ABOUT THIS EXERCISE ▸ Output only the lines from the line holding "SOIL1 pin AO: RX -> D2" through the close of the records, exactly as they appear, with all pictures omitted.

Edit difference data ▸

━━━━━━━━━━━━━━━━━━━━

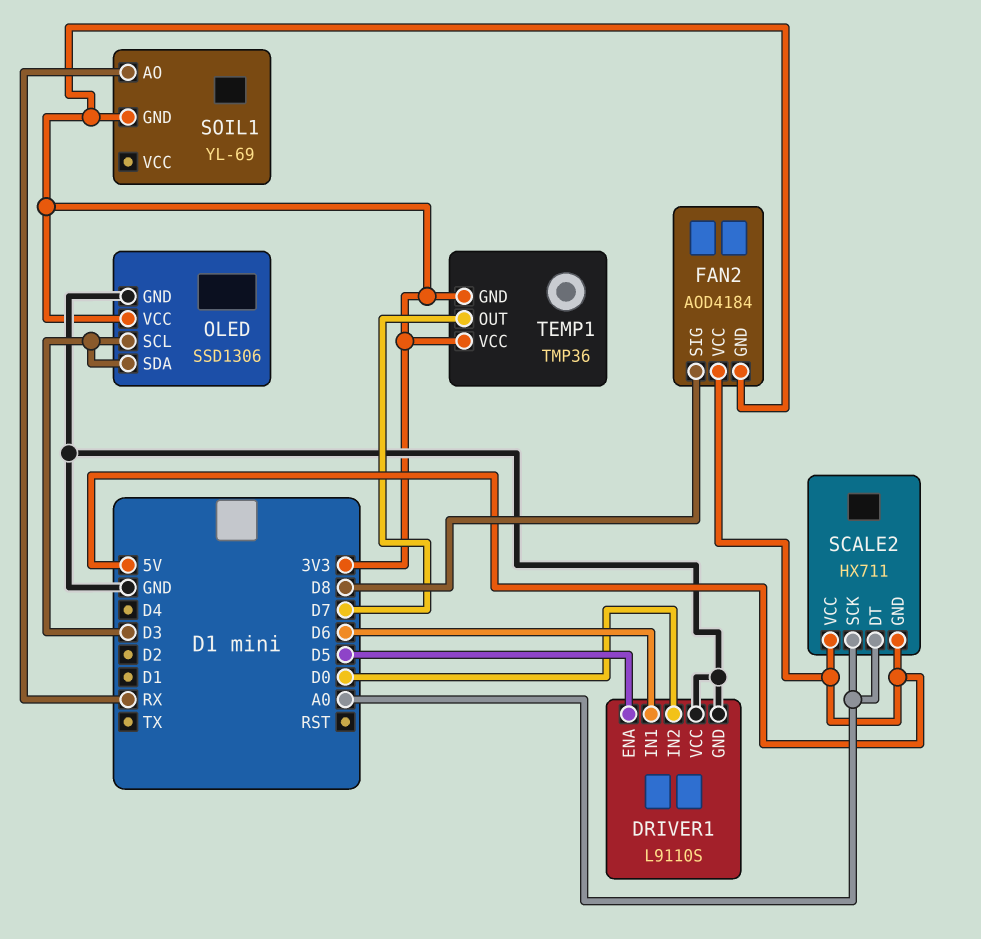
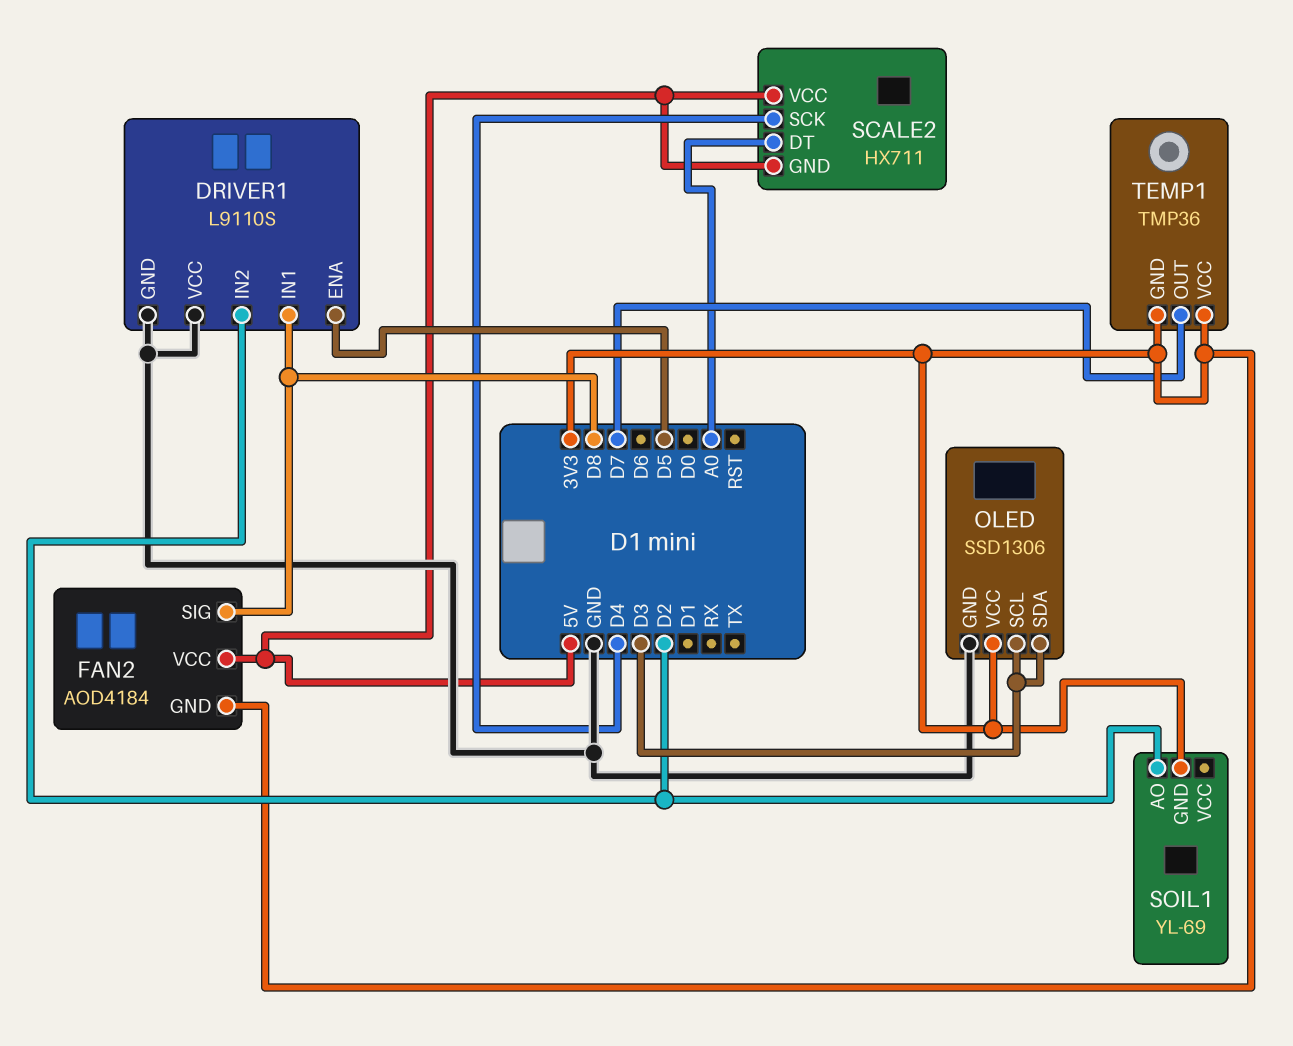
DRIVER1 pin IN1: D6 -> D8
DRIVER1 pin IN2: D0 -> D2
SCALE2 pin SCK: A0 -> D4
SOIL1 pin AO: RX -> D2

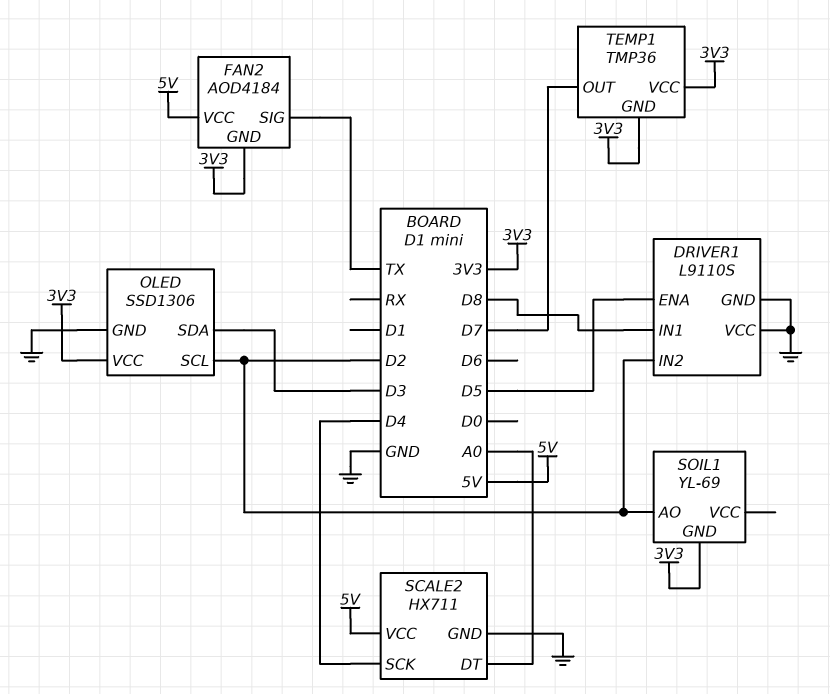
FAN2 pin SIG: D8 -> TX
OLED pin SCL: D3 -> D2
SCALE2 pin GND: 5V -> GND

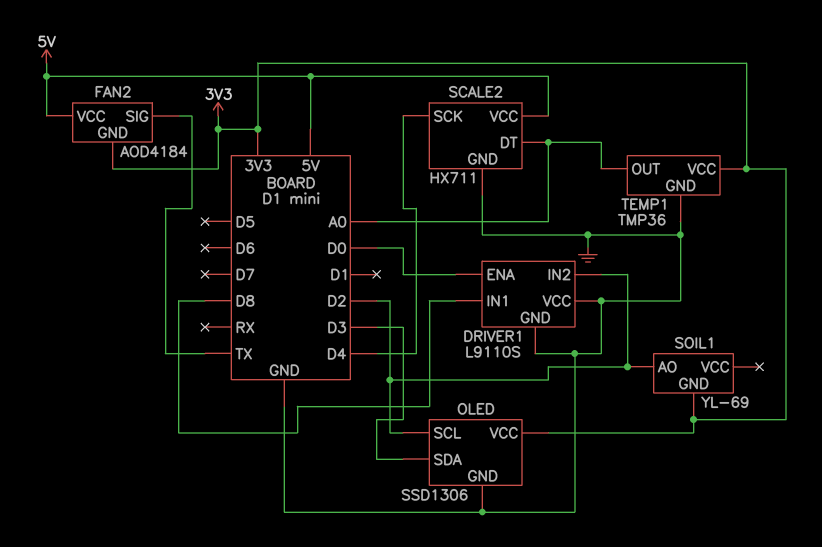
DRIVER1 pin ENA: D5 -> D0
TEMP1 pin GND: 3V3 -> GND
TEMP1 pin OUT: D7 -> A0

━━━━━━━━━━━━━━━━━━━━

RESPONSE ▸
SOIL1 pin AO: RX -> D2

FAN2 pin SIG: D8 -> TX
OLED pin SCL: D3 -> D2
SCALE2 pin GND: 5V -> GND

DRIVER1 pin ENA: D5 -> D0
TEMP1 pin GND: 3V3 -> GND
TEMP1 pin OUT: D7 -> A0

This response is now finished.